■ Assignment: Scan the entries below for the word "house" and copy every line in which it occurs.

(Record set Opens)

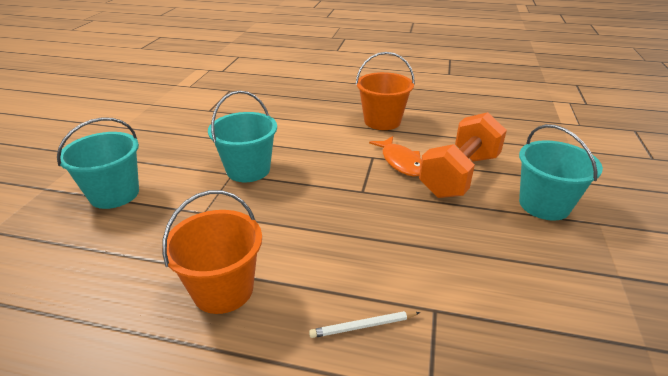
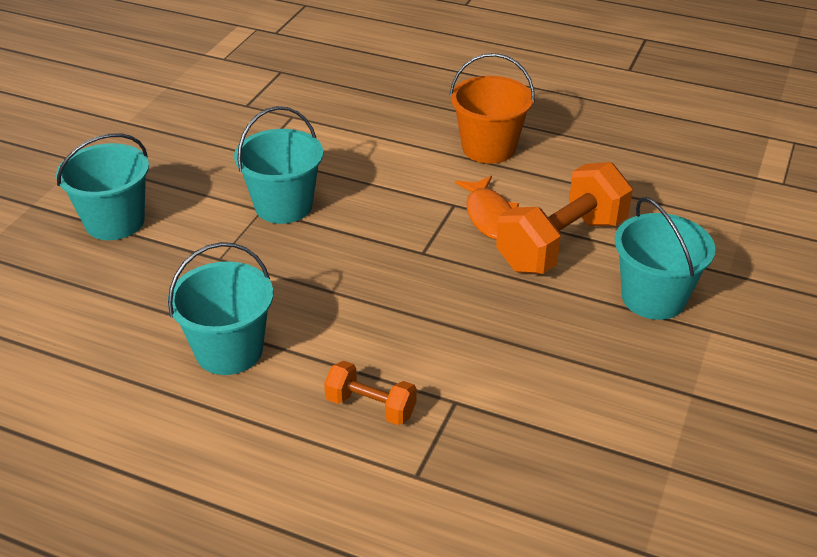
camera: 10 degrees right, 5 degrees up
(223, 289) = (229, 351): orange bucket -> turquoise bucket
(363, 326) = (371, 407): white pencil -> orange dumbbell

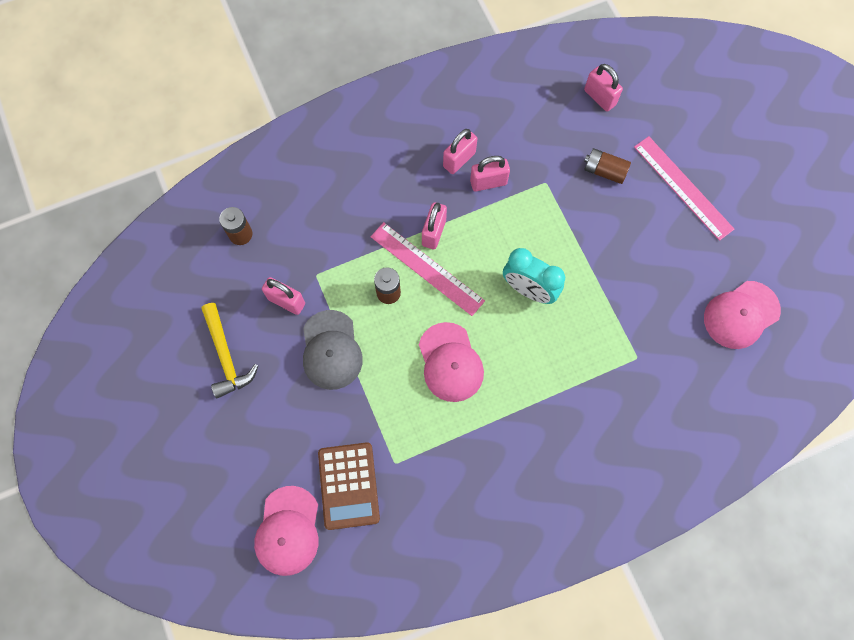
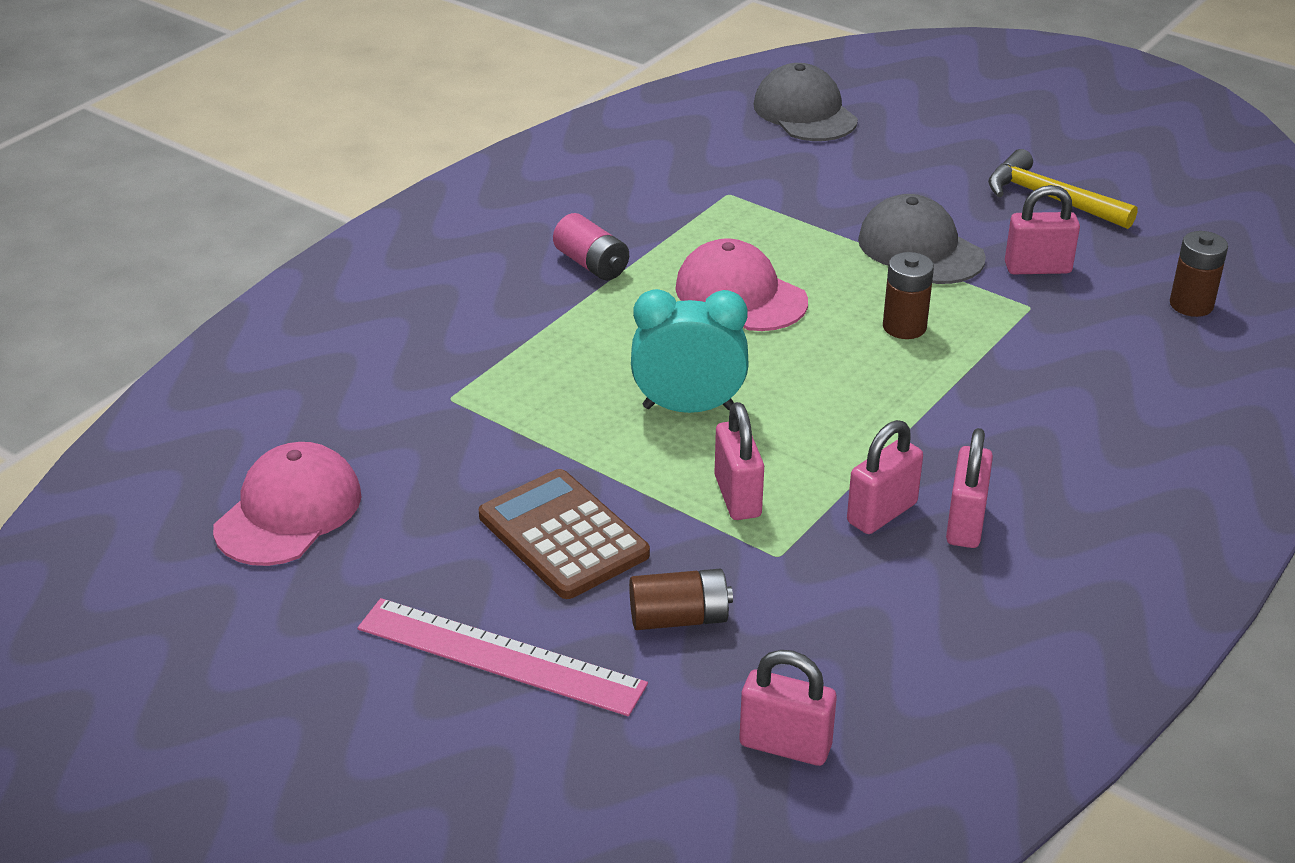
camera: 150 degrees right, 35 degrees down
(288, 531) = (805, 112): pink cap -> grey cap
(349, 485) = (768, 160): brown calculator -> brown calculator (563, 535)
(427, 268) = (874, 372): pink ruler -> none
(434, 232) = (908, 415): pink padlock -> pink padlock (737, 496)
(511, 434) = (591, 264): none -> pink battery

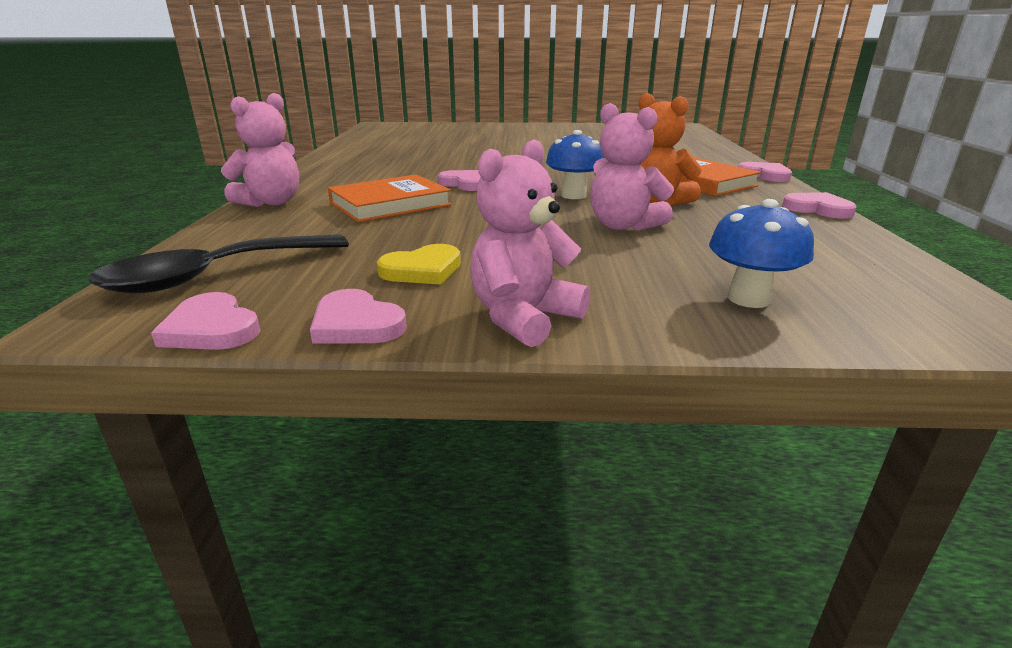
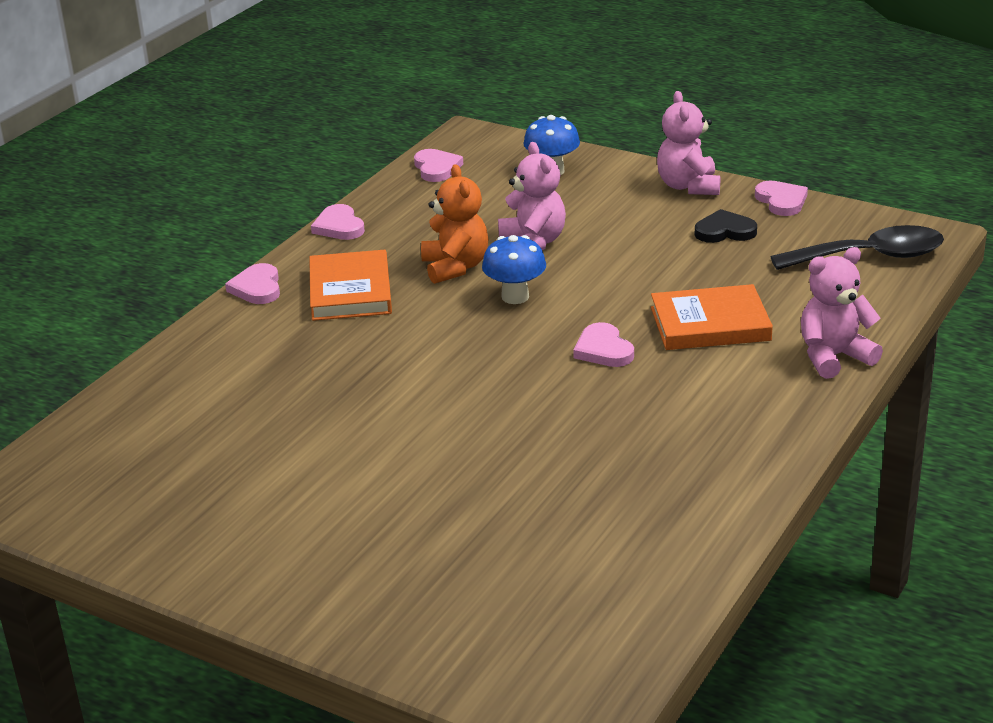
camera: 150 degrees left, 5 degrees up
(211, 328) = (862, 214): pink heart -> pink heart (436, 168)
(422, 270) = (724, 231): yellow heart -> black heart
(523, 317) = (688, 186): pink teddy bear -> pink teddy bear turned 105 degrees clockwise

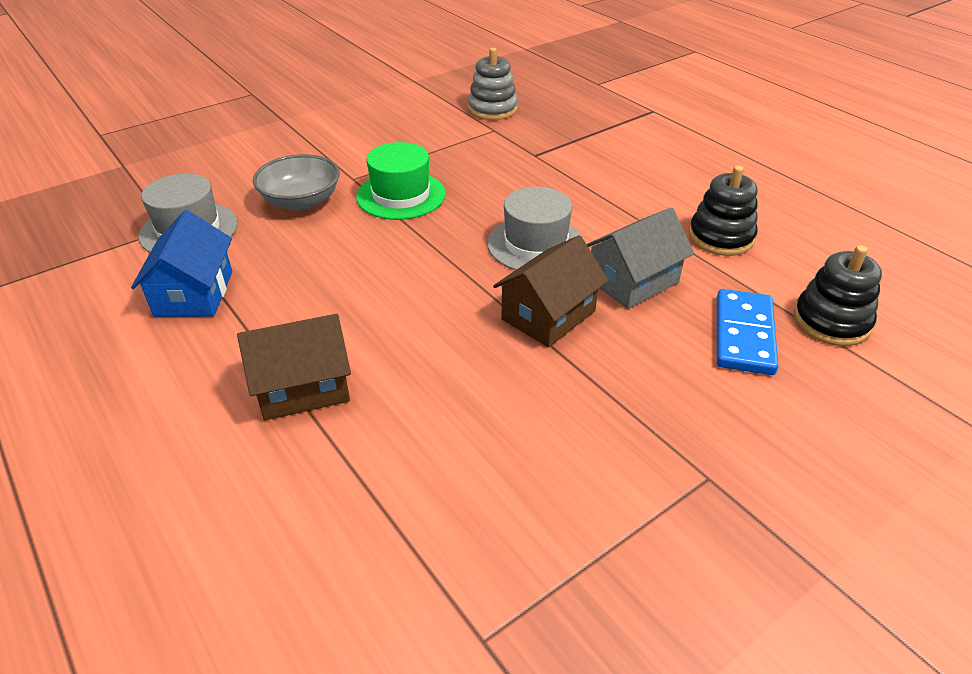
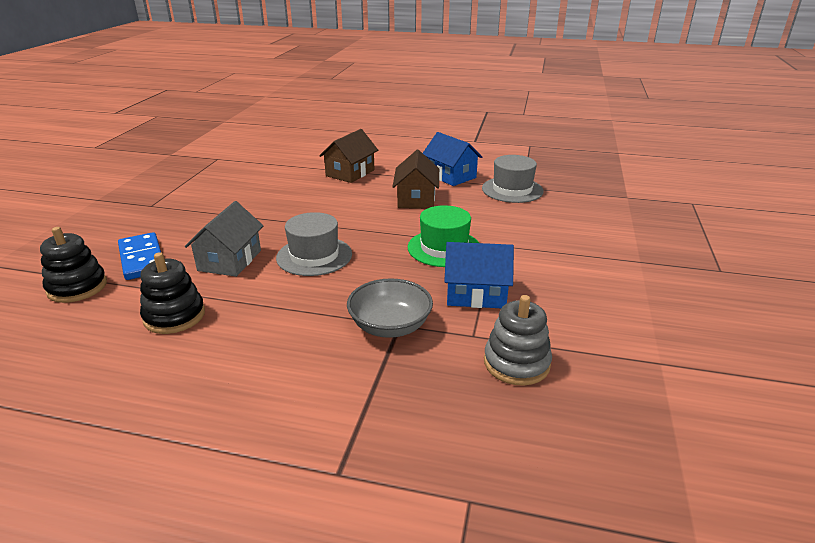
camera: 140 degrees right, 10 degrees down
(301, 201) = (492, 221): grey bowl -> grey bowl (390, 326)
(445, 150) = (476, 293): none -> blue house
(548, 315) = (269, 227): brown house -> brown house (416, 199)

(Record set Closes)

■ Response to this exercise:
(445, 150) = (476, 293): none -> blue house
(548, 315) = (269, 227): brown house -> brown house (416, 199)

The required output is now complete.